Assignment:
Once the line containing "new: fraise [rouge]" is found in the entries below, restate it and each following line word for word, stopping after the line containing "old: cône [blanc]".

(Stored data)
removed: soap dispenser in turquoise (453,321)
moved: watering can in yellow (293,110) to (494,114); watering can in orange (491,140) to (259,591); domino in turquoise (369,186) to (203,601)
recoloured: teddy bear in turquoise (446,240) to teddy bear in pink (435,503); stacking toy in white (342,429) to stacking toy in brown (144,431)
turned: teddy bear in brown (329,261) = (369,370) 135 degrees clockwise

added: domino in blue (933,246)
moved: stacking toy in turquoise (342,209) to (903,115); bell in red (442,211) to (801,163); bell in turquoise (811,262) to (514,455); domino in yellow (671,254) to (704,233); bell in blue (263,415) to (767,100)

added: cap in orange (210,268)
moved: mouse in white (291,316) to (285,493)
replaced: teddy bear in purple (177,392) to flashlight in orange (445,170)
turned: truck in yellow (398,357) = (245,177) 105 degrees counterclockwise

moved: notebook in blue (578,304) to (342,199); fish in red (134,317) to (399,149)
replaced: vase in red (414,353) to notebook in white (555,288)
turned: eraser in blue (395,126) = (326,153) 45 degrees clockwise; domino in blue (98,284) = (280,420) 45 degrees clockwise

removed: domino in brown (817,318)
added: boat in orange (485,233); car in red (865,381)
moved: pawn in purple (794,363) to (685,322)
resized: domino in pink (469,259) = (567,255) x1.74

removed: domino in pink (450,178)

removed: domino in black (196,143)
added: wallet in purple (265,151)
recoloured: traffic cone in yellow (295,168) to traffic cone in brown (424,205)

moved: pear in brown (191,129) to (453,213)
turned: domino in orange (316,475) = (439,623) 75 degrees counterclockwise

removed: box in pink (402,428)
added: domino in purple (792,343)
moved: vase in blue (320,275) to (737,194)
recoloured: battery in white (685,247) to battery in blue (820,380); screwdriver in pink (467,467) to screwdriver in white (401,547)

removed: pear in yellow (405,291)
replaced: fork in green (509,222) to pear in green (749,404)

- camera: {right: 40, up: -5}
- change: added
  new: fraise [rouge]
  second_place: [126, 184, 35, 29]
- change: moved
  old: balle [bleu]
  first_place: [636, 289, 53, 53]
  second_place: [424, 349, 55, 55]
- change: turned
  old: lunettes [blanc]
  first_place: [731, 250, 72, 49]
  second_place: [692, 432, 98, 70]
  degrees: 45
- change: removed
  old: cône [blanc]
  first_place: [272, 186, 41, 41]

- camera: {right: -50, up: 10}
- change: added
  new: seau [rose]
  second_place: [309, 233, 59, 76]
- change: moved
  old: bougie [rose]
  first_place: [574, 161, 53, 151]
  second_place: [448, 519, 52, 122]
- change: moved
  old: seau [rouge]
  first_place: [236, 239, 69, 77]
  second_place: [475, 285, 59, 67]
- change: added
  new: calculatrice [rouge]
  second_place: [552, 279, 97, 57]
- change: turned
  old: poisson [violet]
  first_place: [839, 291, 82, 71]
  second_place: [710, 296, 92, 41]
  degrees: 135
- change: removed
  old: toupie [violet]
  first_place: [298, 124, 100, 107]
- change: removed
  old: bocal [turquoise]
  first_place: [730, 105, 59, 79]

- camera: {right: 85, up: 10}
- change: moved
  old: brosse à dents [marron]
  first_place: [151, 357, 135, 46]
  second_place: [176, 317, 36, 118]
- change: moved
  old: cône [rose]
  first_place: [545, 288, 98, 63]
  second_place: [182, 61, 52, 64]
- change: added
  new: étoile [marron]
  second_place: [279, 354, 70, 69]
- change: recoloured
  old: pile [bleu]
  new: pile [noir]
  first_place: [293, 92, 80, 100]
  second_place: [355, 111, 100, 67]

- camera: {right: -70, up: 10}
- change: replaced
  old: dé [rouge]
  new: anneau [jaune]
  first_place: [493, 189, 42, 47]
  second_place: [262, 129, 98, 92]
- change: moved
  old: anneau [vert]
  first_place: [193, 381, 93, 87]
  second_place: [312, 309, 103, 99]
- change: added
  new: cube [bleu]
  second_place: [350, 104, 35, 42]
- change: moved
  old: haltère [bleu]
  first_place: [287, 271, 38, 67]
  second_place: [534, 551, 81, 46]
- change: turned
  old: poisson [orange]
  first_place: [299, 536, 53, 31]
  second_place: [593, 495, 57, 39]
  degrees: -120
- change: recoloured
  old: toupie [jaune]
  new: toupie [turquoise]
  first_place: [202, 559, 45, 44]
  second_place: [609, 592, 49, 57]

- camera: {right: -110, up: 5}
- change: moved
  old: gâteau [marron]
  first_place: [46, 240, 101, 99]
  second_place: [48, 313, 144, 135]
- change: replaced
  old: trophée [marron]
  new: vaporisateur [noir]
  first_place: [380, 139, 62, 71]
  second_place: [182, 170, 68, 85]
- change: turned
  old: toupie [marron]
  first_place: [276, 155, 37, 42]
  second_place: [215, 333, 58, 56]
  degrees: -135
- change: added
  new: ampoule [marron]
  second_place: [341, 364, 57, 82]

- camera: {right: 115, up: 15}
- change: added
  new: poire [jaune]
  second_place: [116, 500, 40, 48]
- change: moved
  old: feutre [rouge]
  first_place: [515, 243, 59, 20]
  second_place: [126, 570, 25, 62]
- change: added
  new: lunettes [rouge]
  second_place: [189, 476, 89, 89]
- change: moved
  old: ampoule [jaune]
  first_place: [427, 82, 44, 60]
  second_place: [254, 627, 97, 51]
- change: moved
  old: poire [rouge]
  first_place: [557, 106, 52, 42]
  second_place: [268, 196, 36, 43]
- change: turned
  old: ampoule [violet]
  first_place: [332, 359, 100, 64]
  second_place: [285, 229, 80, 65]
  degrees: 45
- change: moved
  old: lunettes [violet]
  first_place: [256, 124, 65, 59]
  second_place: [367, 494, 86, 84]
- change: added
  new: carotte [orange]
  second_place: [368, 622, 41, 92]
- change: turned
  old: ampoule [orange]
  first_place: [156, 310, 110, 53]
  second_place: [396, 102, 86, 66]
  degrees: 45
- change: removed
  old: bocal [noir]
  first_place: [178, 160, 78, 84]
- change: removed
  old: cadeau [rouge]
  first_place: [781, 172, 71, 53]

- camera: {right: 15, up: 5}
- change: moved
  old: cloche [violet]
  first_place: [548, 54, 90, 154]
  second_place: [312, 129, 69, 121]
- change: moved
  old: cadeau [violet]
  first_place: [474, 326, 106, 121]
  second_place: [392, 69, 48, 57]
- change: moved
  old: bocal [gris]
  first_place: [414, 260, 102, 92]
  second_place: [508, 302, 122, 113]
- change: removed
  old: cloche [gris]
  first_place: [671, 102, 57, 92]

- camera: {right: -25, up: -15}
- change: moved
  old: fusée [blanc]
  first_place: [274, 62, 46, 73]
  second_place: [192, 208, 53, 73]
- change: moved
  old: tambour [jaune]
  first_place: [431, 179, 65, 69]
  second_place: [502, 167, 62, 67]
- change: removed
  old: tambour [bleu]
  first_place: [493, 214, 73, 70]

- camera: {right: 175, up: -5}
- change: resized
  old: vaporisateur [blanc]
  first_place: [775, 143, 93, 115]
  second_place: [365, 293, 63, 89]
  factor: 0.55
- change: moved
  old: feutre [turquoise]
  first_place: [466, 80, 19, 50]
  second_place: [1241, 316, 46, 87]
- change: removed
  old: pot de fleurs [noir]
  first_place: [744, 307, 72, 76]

Result:
  new: fraise [rouge]
  second_place: [126, 184, 35, 29]
- change: moved
  old: balle [bleu]
  first_place: [636, 289, 53, 53]
  second_place: [424, 349, 55, 55]
- change: turned
  old: lunettes [blanc]
  first_place: [731, 250, 72, 49]
  second_place: [692, 432, 98, 70]
  degrees: 45
- change: removed
  old: cône [blanc]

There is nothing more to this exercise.